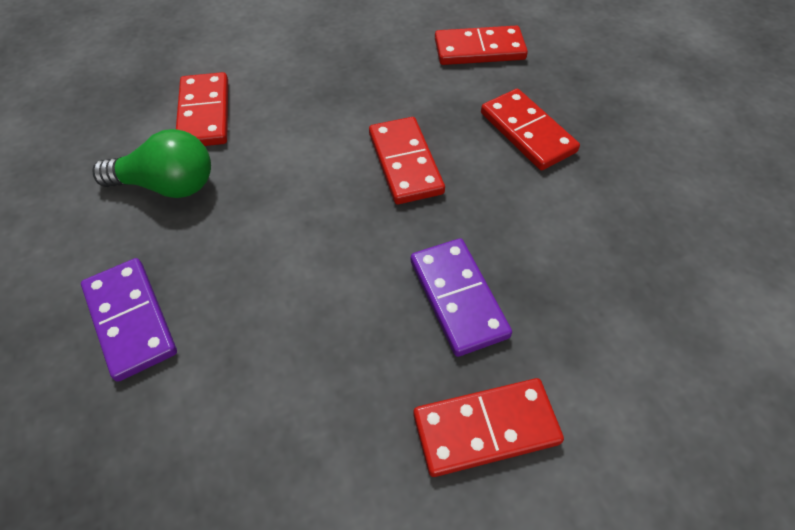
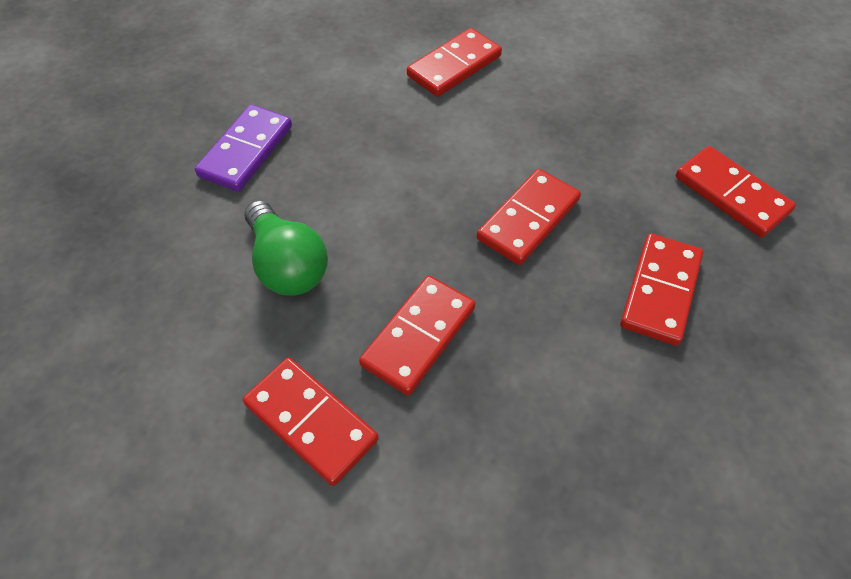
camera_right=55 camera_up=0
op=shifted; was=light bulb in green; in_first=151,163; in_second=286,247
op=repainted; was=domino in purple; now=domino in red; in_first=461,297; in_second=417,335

--

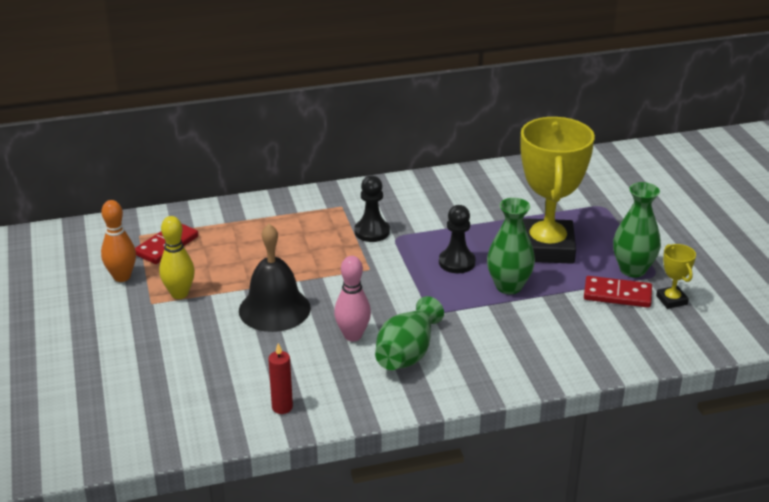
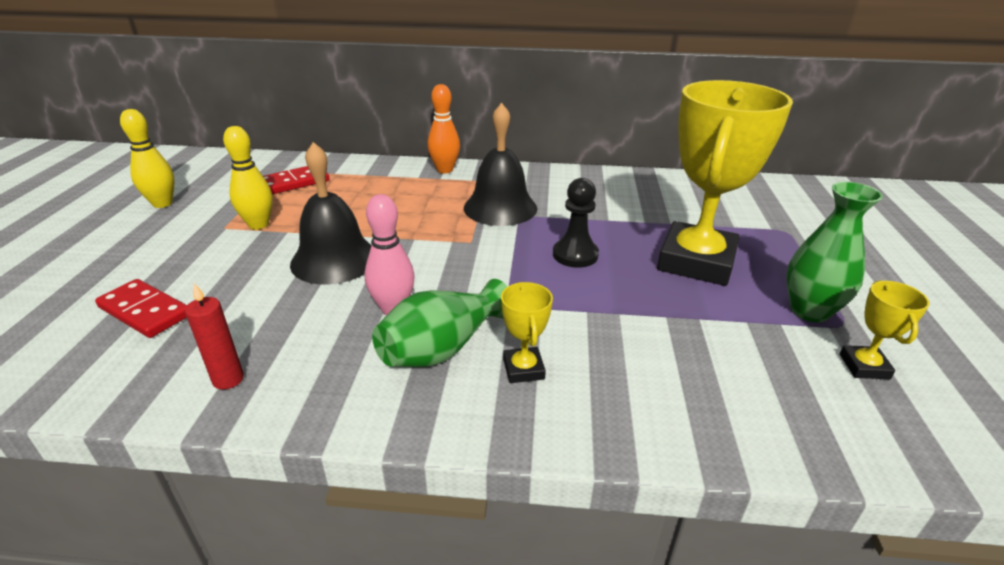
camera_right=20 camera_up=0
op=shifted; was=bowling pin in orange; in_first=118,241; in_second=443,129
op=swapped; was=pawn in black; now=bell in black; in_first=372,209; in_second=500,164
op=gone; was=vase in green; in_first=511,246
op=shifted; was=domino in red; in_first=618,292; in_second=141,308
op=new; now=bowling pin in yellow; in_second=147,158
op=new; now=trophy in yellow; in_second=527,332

**Task**
In the entries above, one line contains "op=swapped; was=pawn in" and another contains "op=new; now=trophy in". Reproduce exactly those two lines and the lines between them, nothing else.

**Exercise output**
op=swapped; was=pawn in black; now=bell in black; in_first=372,209; in_second=500,164
op=gone; was=vase in green; in_first=511,246
op=shifted; was=domino in red; in_first=618,292; in_second=141,308
op=new; now=bowling pin in yellow; in_second=147,158
op=new; now=trophy in yellow; in_second=527,332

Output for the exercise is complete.